- **Directions**
Convert the data into a Markdown table with the columns n and Line, numbering each row and omitting blank lines.

- **Saved data entries**
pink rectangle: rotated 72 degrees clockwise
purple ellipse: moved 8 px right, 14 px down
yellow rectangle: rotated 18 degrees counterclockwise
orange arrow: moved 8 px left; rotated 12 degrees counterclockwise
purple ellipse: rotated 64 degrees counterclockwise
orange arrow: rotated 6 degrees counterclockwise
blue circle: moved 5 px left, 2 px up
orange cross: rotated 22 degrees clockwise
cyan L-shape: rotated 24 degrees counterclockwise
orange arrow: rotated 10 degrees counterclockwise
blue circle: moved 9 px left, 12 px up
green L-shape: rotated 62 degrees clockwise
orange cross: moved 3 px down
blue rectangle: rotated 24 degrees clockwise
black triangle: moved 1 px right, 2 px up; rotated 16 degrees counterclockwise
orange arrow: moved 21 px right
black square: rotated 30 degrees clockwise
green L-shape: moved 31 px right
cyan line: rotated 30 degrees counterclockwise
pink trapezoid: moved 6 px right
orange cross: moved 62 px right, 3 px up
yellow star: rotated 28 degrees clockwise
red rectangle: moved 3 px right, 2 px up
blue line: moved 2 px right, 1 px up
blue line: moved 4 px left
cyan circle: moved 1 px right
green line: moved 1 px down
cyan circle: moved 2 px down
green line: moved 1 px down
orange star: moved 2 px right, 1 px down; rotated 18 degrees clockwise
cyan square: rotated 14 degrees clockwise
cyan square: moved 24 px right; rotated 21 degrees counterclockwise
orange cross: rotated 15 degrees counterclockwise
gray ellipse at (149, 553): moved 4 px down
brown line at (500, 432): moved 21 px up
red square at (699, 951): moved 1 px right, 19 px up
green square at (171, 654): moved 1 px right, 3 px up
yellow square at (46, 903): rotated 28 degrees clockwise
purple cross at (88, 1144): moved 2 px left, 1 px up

- **Solution for this task**
| n | Line |
|---|---|
| 1 | pink rectangle: rotated 72 degrees clockwise |
| 2 | purple ellipse: moved 8 px right, 14 px down |
| 3 | yellow rectangle: rotated 18 degrees counterclockwise |
| 4 | orange arrow: moved 8 px left; rotated 12 degrees counterclockwise |
| 5 | purple ellipse: rotated 64 degrees counterclockwise |
| 6 | orange arrow: rotated 6 degrees counterclockwise |
| 7 | blue circle: moved 5 px left, 2 px up |
| 8 | orange cross: rotated 22 degrees clockwise |
| 9 | cyan L-shape: rotated 24 degrees counterclockwise |
| 10 | orange arrow: rotated 10 degrees counterclockwise |
| 11 | blue circle: moved 9 px left, 12 px up |
| 12 | green L-shape: rotated 62 degrees clockwise |
| 13 | orange cross: moved 3 px down |
| 14 | blue rectangle: rotated 24 degrees clockwise |
| 15 | black triangle: moved 1 px right, 2 px up; rotated 16 degrees counterclockwise |
| 16 | orange arrow: moved 21 px right |
| 17 | black square: rotated 30 degrees clockwise |
| 18 | green L-shape: moved 31 px right |
| 19 | cyan line: rotated 30 degrees counterclockwise |
| 20 | pink trapezoid: moved 6 px right |
| 21 | orange cross: moved 62 px right, 3 px up |
| 22 | yellow star: rotated 28 degrees clockwise |
| 23 | red rectangle: moved 3 px right, 2 px up |
| 24 | blue line: moved 2 px right, 1 px up |
| 25 | blue line: moved 4 px left |
| 26 | cyan circle: moved 1 px right |
| 27 | green line: moved 1 px down |
| 28 | cyan circle: moved 2 px down |
| 29 | green line: moved 1 px down |
| 30 | orange star: moved 2 px right, 1 px down; rotated 18 degrees clockwise |
| 31 | cyan square: rotated 14 degrees clockwise |
| 32 | cyan square: moved 24 px right; rotated 21 degrees counterclockwise |
| 33 | orange cross: rotated 15 degrees counterclockwise |
| 34 | gray ellipse at (149, 553): moved 4 px down |
| 35 | brown line at (500, 432): moved 21 px up |
| 36 | red square at (699, 951): moved 1 px right, 19 px up |
| 37 | green square at (171, 654): moved 1 px right, 3 px up |
| 38 | yellow square at (46, 903): rotated 28 degrees clockwise |
| 39 | purple cross at (88, 1144): moved 2 px left, 1 px up |